**Data section**

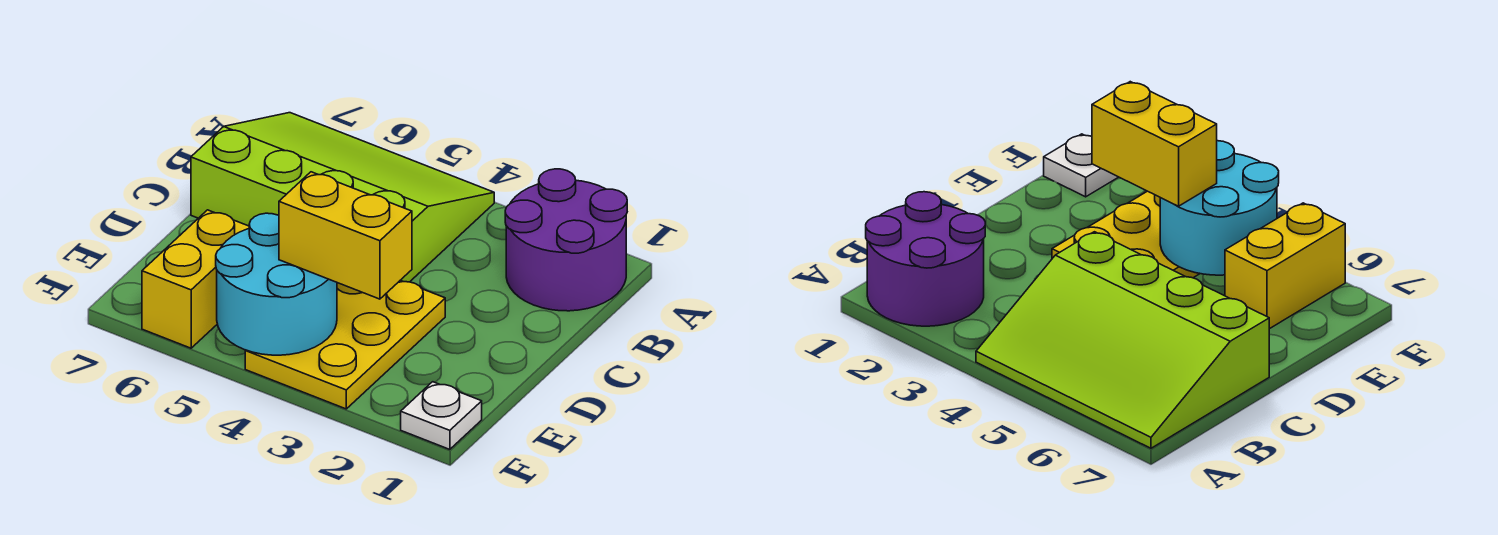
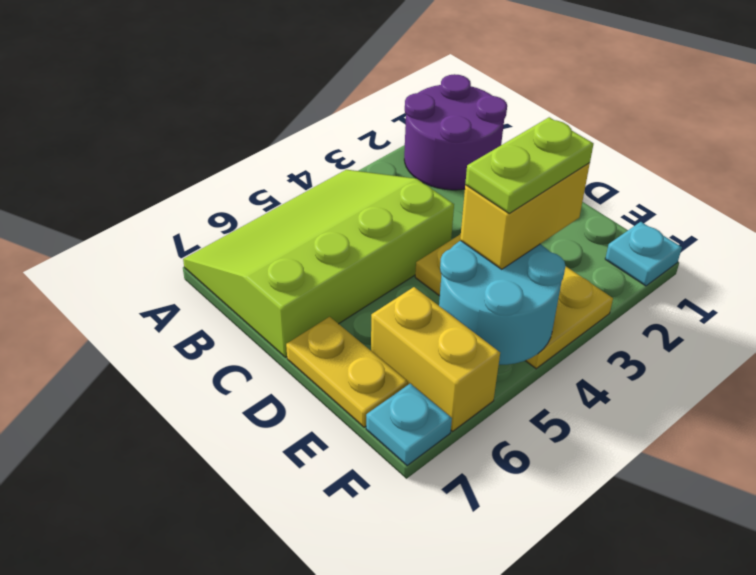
none -> yellow plate D7:E7 level 1
none -> lime plate E3:E4 level 4
white plate F1 level 1 -> cyan plate F1 level 1
none -> cyan plate F7 level 1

**Work task**
With the line containing "none -> lime plate E3:E4 level 4" as the start, transcribe each line through the end of the listing above, exactly and only.

**Completed task**
none -> lime plate E3:E4 level 4
white plate F1 level 1 -> cyan plate F1 level 1
none -> cyan plate F7 level 1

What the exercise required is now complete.